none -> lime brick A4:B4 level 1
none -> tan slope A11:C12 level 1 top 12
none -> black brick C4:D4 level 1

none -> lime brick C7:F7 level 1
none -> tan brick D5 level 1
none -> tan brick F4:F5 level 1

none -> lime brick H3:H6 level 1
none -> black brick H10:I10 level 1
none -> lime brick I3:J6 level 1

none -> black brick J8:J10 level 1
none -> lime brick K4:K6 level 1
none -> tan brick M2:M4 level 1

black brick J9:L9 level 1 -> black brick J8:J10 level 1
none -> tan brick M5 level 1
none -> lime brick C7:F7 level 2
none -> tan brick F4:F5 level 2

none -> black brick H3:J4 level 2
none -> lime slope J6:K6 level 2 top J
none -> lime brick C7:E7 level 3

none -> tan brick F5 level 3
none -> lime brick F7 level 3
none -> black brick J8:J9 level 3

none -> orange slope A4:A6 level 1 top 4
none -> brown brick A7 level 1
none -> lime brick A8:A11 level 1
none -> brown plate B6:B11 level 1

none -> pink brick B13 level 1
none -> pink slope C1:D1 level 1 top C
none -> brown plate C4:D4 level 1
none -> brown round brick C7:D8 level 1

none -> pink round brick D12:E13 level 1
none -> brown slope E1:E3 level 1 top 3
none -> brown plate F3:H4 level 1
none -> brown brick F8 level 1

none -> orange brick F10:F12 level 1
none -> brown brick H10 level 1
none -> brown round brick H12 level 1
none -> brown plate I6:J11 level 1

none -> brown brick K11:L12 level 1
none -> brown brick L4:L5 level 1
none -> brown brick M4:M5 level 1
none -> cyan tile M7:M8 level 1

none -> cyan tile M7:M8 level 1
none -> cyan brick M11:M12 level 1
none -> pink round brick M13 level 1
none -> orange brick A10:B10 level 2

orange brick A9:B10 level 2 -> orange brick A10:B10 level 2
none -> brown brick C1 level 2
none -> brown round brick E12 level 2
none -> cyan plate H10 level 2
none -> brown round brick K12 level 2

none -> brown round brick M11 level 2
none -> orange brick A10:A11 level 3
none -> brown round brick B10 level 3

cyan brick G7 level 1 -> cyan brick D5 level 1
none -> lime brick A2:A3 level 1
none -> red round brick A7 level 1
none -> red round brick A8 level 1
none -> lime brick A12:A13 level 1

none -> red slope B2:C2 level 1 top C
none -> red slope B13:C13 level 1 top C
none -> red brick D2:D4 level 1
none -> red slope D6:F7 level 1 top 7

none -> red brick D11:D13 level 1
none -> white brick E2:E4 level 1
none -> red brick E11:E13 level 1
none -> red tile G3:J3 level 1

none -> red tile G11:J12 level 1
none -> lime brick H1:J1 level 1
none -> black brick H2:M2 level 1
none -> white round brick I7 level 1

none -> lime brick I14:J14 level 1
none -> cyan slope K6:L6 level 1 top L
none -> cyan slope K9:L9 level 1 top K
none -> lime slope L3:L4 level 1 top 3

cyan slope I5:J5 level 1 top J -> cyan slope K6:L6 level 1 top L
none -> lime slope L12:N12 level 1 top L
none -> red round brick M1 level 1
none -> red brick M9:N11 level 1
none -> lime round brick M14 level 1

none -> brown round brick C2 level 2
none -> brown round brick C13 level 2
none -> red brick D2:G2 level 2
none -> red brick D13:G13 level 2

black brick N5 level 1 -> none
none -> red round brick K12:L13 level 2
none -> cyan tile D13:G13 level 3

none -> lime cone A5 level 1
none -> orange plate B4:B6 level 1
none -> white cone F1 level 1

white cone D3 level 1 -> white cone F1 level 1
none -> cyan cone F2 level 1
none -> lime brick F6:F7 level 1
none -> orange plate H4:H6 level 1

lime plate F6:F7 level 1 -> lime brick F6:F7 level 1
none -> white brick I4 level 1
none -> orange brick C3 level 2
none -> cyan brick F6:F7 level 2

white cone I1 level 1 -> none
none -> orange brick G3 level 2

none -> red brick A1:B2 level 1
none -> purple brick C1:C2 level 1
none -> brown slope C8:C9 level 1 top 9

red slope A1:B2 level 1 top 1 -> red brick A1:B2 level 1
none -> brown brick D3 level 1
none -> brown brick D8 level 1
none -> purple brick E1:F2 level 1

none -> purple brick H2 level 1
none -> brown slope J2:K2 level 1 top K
══════
#### [Assignment]
Go through the data and show each line that holds "orange".

#### [Final answer]
none -> orange slope A4:A6 level 1 top 4
none -> orange brick F10:F12 level 1
none -> orange brick A10:B10 level 2
orange brick A9:B10 level 2 -> orange brick A10:B10 level 2
none -> orange brick A10:A11 level 3
none -> orange plate B4:B6 level 1
none -> orange plate H4:H6 level 1
none -> orange brick C3 level 2
none -> orange brick G3 level 2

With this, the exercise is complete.